__Dataset records__
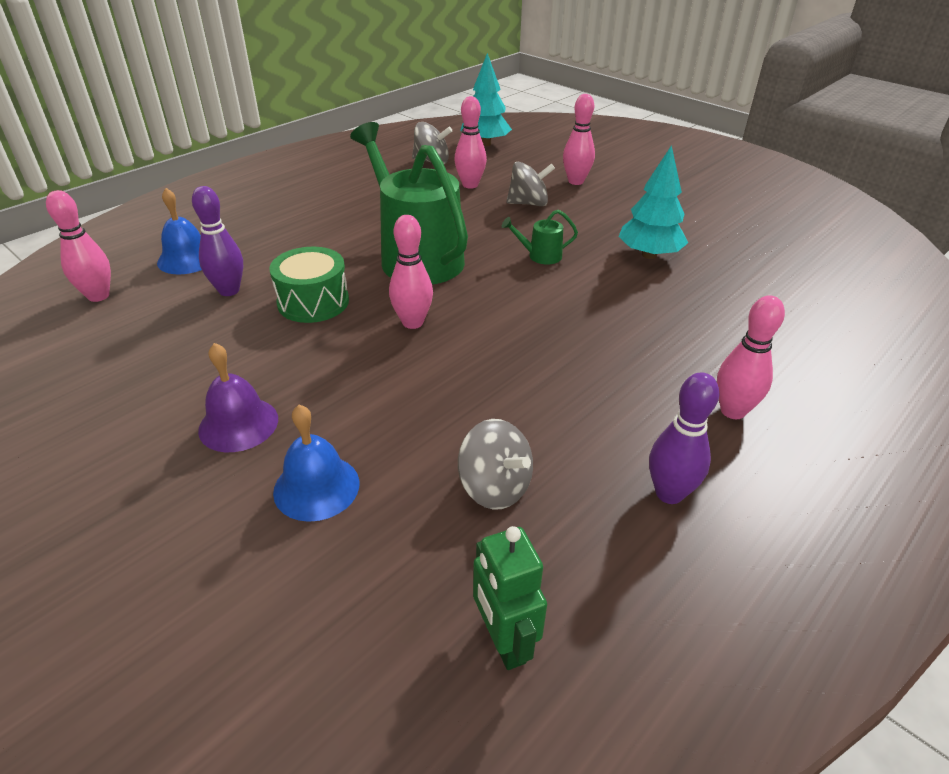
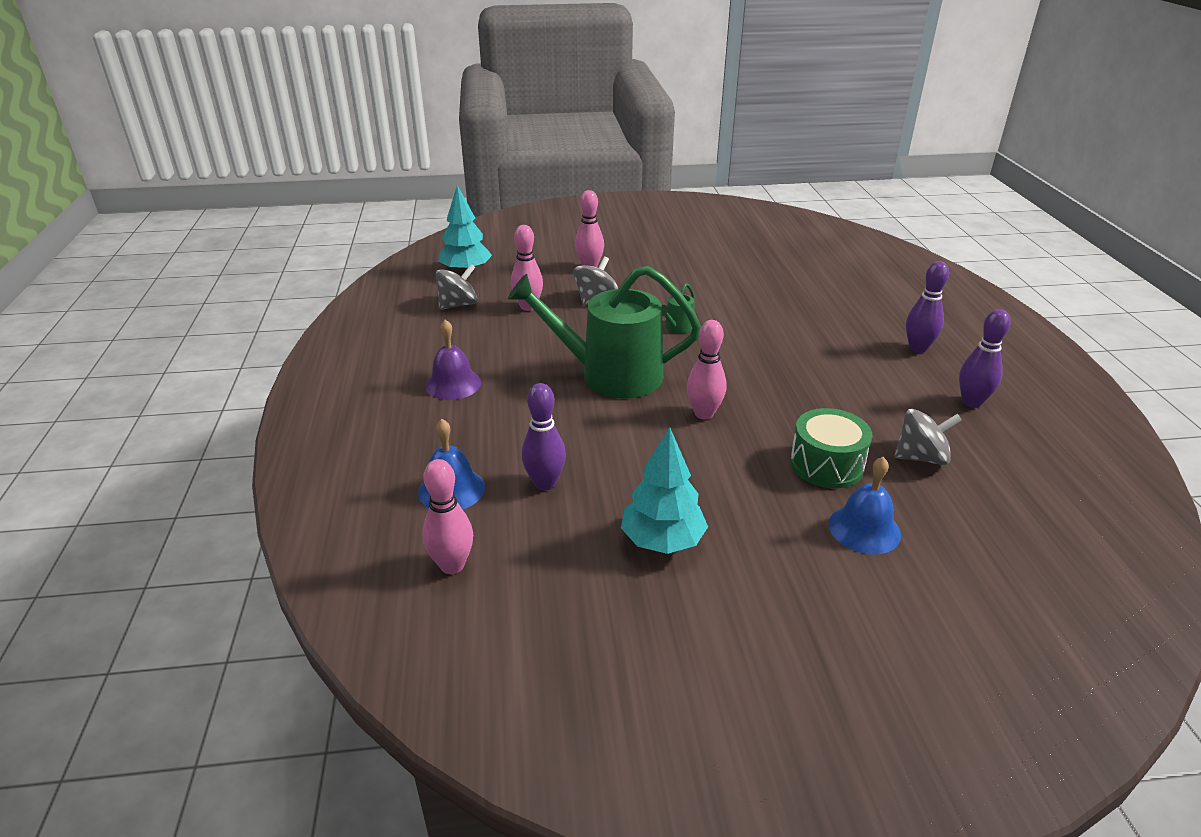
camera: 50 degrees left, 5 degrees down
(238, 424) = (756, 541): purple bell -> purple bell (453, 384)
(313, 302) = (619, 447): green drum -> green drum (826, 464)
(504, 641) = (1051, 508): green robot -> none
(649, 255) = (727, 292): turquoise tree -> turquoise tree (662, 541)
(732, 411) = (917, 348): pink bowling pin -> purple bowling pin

__Work instructions__
Pictures excluded, repeat exactly the lines from the top of the material through the line with "(504, 641) = (1051, 508): green robot -> none", including both of those lines.

__Task output__
camera: 50 degrees left, 5 degrees down
(238, 424) = (756, 541): purple bell -> purple bell (453, 384)
(313, 302) = (619, 447): green drum -> green drum (826, 464)
(504, 641) = (1051, 508): green robot -> none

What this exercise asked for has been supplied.